(Object class coordinate lists)
____________
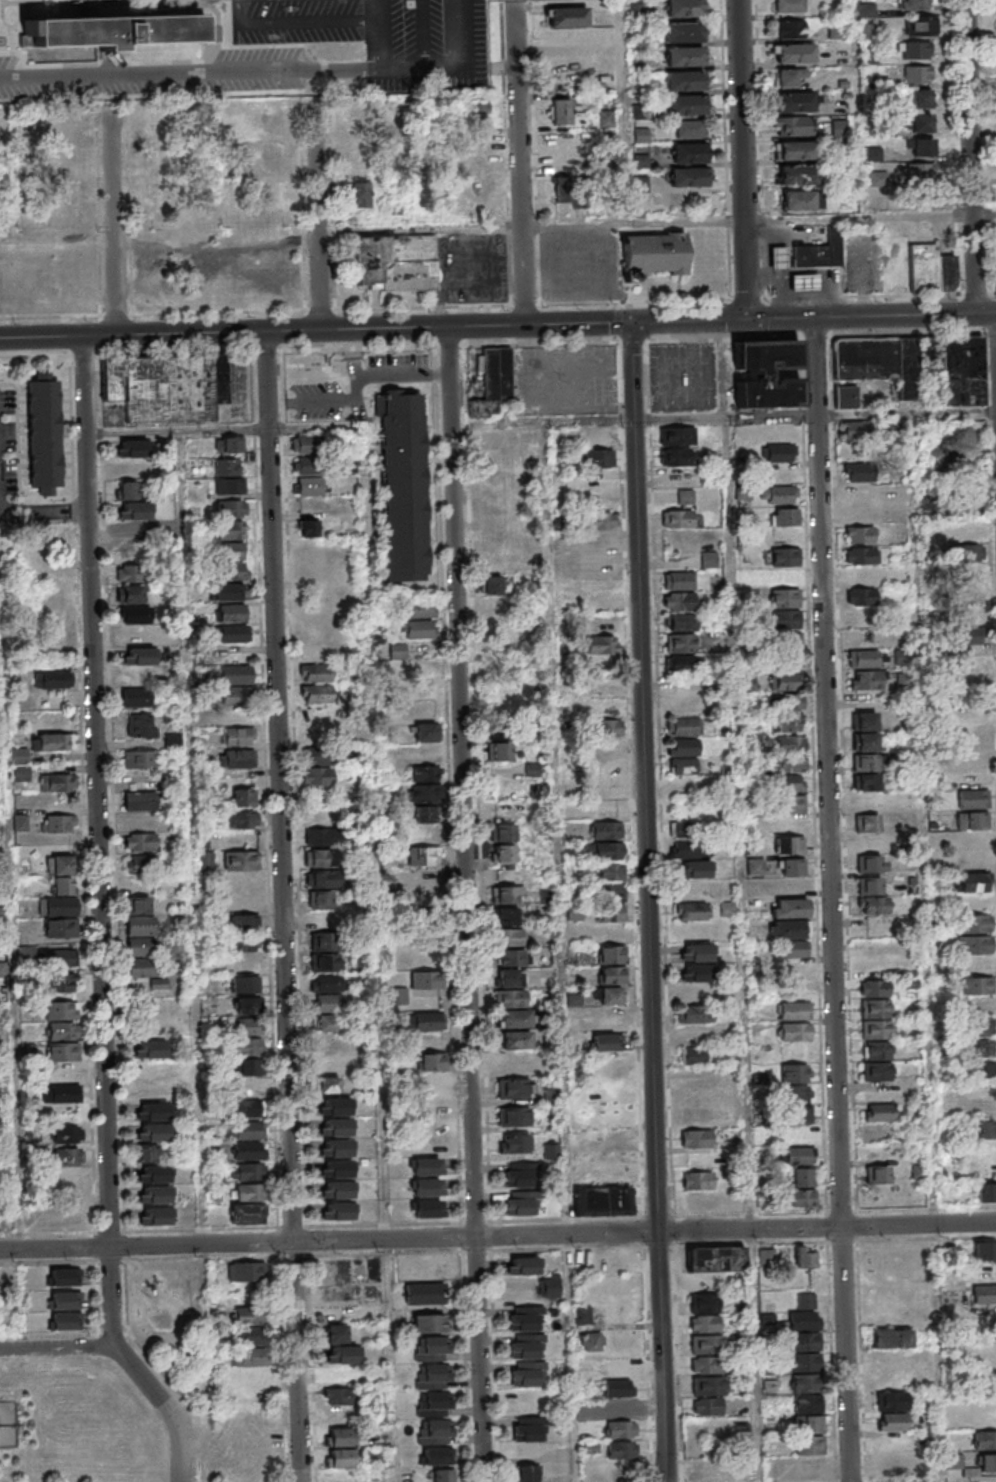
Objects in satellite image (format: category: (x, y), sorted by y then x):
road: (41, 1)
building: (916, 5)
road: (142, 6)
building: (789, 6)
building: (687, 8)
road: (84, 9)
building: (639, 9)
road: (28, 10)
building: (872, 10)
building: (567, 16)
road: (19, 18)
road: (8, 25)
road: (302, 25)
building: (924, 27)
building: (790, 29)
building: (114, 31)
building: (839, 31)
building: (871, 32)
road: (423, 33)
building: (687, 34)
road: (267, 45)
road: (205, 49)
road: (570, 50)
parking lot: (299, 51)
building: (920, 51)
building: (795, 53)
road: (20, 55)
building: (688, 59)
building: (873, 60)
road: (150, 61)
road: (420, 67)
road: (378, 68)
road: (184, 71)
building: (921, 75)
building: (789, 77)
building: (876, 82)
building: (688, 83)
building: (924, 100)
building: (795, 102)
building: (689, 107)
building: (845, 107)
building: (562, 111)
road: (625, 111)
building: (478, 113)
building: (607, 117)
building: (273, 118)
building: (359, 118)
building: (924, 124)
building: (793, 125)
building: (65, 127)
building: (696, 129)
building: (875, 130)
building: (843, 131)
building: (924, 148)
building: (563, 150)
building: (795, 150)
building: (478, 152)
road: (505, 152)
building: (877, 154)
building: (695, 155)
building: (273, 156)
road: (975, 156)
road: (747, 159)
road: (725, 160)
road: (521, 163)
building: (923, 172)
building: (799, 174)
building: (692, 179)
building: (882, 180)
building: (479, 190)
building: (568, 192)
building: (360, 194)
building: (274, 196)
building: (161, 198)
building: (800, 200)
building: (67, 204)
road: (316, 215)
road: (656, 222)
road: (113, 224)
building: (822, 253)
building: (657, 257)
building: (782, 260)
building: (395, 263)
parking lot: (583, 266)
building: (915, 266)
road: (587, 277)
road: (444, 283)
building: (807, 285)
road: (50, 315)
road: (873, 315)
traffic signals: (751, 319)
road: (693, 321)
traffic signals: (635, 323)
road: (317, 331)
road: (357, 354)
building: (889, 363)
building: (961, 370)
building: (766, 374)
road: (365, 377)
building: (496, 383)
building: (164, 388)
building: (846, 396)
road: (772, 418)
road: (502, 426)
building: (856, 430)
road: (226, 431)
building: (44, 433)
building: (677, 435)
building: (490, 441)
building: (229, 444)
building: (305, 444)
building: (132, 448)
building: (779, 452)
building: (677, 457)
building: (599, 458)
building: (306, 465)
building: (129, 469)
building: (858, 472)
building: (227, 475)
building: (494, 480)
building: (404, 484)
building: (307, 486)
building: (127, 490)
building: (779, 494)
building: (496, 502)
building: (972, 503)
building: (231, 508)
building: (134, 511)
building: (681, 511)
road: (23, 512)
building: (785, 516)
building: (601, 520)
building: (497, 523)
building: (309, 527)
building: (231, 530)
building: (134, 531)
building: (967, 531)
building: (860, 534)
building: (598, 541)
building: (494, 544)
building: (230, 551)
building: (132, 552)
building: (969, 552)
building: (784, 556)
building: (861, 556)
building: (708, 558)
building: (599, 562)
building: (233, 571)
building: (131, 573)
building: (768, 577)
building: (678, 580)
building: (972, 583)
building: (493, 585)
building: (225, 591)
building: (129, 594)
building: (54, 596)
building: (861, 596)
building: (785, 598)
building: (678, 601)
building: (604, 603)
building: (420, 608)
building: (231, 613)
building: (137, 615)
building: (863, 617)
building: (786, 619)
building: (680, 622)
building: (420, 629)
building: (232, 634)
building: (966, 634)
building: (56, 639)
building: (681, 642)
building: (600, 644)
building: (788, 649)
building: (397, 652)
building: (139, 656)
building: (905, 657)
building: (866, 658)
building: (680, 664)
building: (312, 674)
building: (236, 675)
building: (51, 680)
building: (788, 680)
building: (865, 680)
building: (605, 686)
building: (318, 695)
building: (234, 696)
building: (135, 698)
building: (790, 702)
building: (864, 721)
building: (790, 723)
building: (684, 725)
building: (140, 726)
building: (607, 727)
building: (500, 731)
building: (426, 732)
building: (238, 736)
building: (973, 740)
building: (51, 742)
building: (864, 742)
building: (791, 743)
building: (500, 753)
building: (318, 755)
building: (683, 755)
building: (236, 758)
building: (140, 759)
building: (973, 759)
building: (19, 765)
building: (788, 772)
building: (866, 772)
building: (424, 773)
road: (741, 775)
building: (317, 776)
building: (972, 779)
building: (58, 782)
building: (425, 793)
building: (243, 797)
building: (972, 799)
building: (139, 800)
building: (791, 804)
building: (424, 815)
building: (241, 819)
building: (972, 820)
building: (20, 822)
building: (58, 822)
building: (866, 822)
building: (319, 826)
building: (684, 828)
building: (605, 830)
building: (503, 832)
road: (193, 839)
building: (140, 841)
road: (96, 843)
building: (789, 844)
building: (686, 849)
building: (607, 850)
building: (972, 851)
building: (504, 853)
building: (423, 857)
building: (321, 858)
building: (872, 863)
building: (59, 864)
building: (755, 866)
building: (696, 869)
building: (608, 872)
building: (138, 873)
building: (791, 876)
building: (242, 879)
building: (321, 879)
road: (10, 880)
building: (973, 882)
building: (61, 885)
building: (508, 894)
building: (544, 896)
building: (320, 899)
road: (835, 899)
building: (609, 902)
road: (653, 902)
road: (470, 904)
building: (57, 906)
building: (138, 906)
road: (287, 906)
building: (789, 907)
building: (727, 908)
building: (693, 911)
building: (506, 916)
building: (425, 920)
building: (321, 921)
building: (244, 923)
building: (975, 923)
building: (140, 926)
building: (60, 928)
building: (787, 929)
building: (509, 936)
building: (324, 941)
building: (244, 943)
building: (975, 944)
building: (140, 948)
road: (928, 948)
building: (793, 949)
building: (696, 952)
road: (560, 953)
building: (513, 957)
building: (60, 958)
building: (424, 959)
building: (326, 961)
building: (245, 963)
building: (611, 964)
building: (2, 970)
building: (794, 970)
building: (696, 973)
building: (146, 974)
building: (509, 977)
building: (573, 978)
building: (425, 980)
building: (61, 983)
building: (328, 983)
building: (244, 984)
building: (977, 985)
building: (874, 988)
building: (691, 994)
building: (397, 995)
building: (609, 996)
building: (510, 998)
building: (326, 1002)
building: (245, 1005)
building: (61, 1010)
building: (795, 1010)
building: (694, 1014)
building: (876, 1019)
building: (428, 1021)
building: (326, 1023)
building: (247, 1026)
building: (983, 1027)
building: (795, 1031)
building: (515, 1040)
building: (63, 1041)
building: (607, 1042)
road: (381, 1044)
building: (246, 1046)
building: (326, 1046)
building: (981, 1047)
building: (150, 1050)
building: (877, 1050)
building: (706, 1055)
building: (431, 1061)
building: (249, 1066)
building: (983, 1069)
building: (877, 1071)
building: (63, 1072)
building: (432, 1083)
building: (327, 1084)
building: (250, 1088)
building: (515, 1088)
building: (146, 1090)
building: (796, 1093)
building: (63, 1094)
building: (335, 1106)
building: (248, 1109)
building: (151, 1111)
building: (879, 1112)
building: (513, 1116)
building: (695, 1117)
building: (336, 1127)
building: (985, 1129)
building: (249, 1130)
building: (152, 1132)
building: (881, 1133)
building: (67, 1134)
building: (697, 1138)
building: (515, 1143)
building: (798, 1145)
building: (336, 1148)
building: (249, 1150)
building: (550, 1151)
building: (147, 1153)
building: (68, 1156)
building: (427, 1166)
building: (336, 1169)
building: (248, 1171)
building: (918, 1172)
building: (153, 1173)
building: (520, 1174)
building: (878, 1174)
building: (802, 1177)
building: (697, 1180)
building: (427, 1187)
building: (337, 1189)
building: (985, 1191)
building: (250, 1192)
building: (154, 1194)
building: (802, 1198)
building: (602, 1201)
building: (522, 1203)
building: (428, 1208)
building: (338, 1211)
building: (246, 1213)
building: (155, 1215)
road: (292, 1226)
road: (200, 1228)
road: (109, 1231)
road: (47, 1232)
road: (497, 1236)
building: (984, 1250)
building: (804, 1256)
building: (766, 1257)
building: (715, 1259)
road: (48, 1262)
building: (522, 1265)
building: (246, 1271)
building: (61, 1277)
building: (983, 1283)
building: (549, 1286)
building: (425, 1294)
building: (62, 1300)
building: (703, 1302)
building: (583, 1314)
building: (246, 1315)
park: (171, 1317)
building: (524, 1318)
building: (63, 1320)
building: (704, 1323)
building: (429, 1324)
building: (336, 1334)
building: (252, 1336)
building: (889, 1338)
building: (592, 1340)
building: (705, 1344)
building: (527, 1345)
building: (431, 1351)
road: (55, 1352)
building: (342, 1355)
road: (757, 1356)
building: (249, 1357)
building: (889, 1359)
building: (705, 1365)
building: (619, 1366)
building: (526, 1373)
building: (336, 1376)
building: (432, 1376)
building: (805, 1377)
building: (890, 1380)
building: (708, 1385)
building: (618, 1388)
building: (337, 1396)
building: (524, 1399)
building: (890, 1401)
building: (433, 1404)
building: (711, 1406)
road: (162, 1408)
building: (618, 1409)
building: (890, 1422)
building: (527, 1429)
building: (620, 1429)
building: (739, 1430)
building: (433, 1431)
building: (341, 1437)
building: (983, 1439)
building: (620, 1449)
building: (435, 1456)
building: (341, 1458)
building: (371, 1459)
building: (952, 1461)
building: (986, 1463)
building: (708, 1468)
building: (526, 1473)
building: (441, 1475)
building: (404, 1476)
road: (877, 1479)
____________
- Written task
From the records above, return each line where "traffic" occurs.

- Exercise output
traffic signals: (751, 319)
traffic signals: (635, 323)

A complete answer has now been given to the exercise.